*** Exercise material Section Begins ***

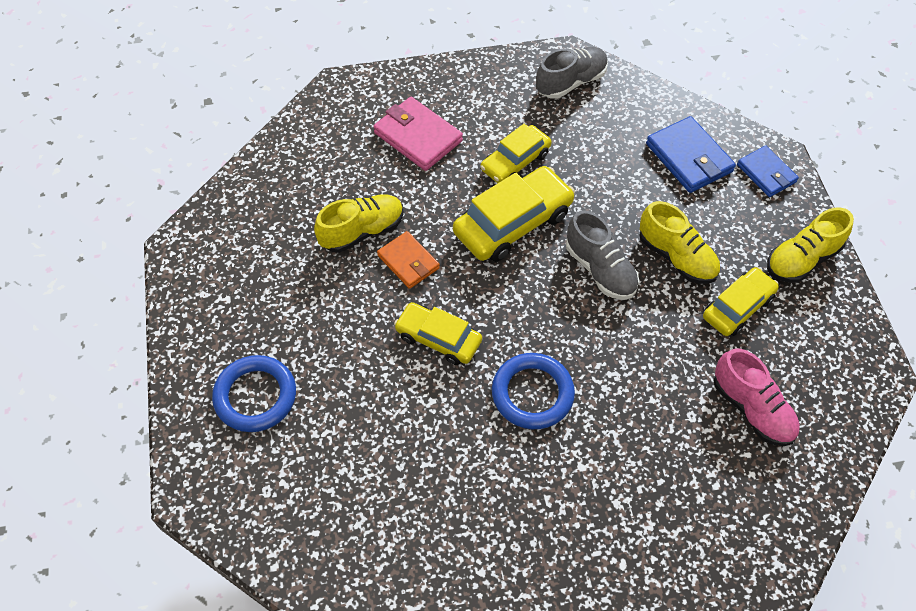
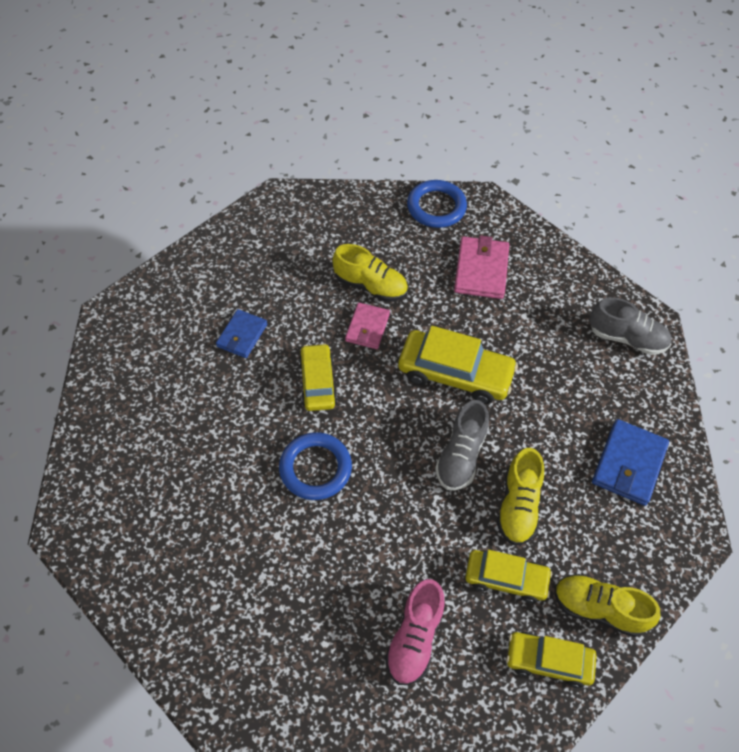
camera: 55 degrees right, 0 degrees up
(255, 396) = (198, 304): blue ring -> blue ring (436, 207)
(408, 262) = (367, 327): orange wallet -> pink wallet
(515, 161) = (513, 343): yellow car -> yellow car (548, 661)
(766, 173) = (667, 534): blue wallet -> blue wallet (242, 335)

*** Exercise material Section Ends ***

Please return the entries above exactly as they appear, but without the pictures.

camera: 55 degrees right, 0 degrees up
(255, 396) = (198, 304): blue ring -> blue ring (436, 207)
(408, 262) = (367, 327): orange wallet -> pink wallet
(515, 161) = (513, 343): yellow car -> yellow car (548, 661)
(766, 173) = (667, 534): blue wallet -> blue wallet (242, 335)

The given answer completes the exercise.